■ **What needs to be done**
Your response to the data below should hold nothing except the lines from the one containing "RADIO1: RFM69 -> CC1101" down to the one containing "RADIO1 pin CE: D2 -> D9", reproduced exactly and without pictures.

━━━ Provided material

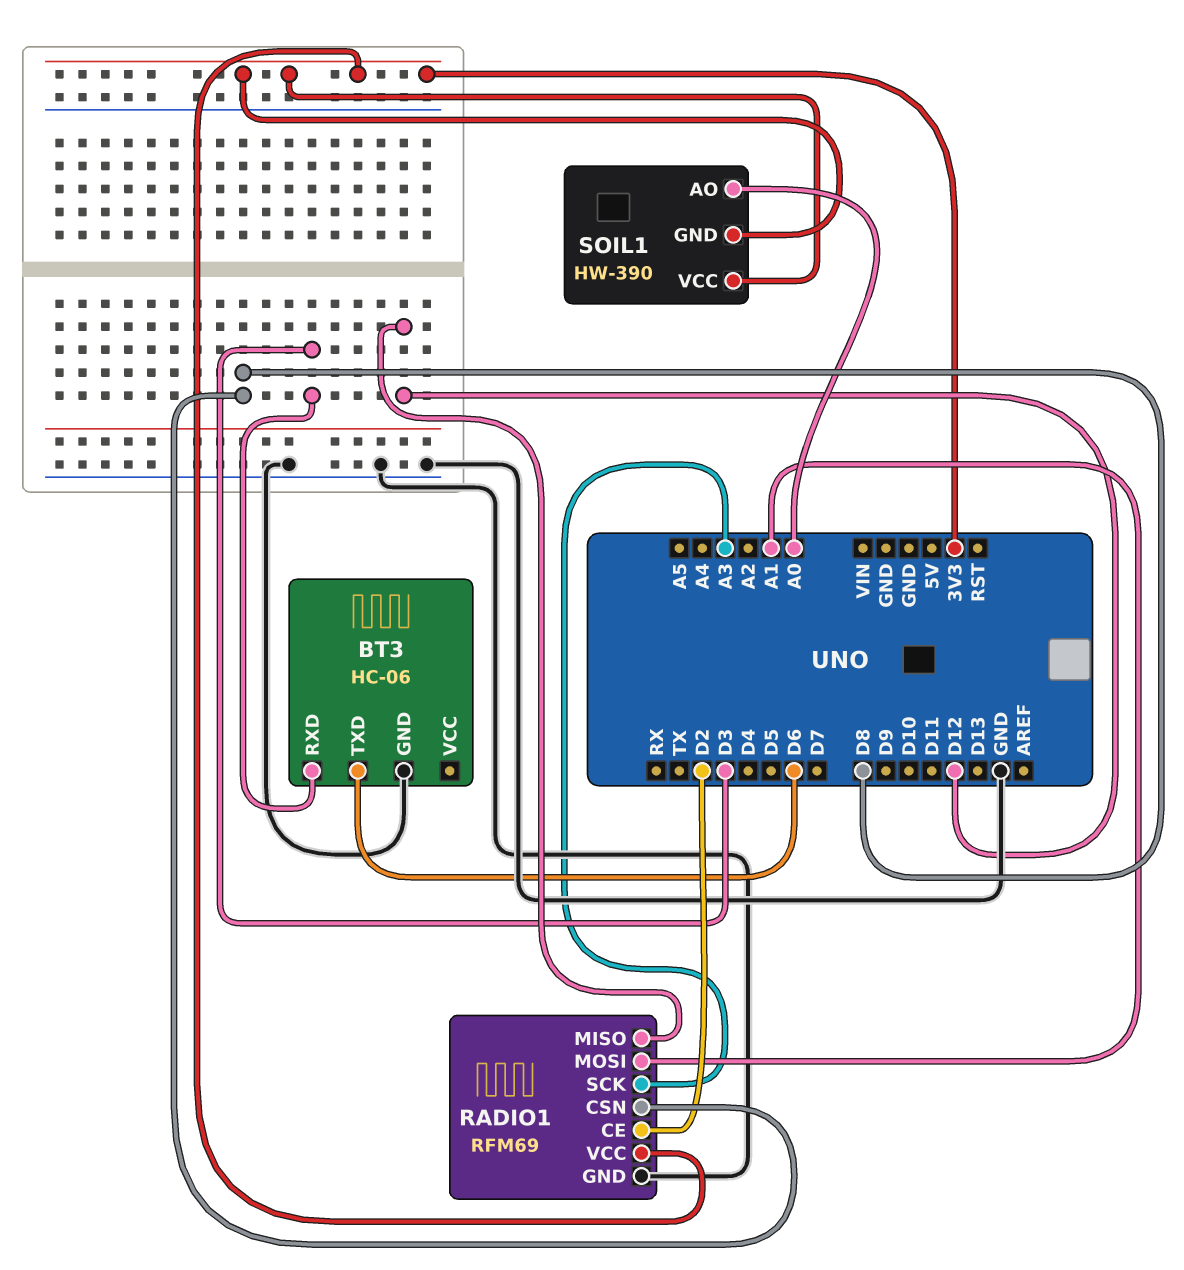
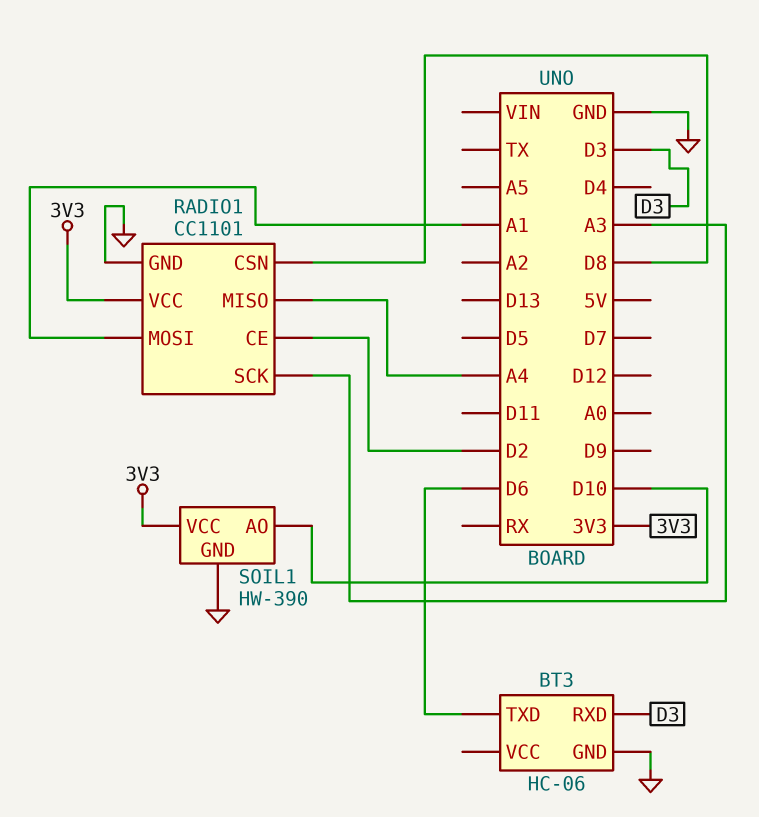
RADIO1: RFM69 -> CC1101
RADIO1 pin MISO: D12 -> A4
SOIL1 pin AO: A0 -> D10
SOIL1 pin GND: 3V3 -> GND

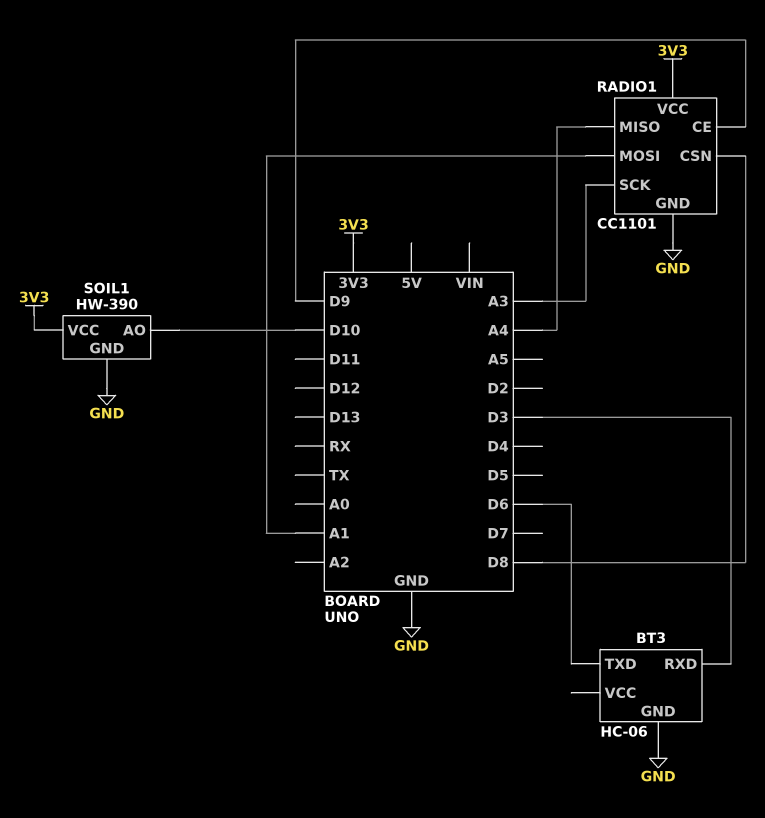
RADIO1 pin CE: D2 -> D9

━━━━━━
━━━ Provided material

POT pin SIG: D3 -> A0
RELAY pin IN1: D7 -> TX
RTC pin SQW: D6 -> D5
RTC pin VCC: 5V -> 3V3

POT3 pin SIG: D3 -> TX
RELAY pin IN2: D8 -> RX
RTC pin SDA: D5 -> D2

━━━━━━

■ **Exercise result**
RADIO1: RFM69 -> CC1101
RADIO1 pin MISO: D12 -> A4
SOIL1 pin AO: A0 -> D10
SOIL1 pin GND: 3V3 -> GND

RADIO1 pin CE: D2 -> D9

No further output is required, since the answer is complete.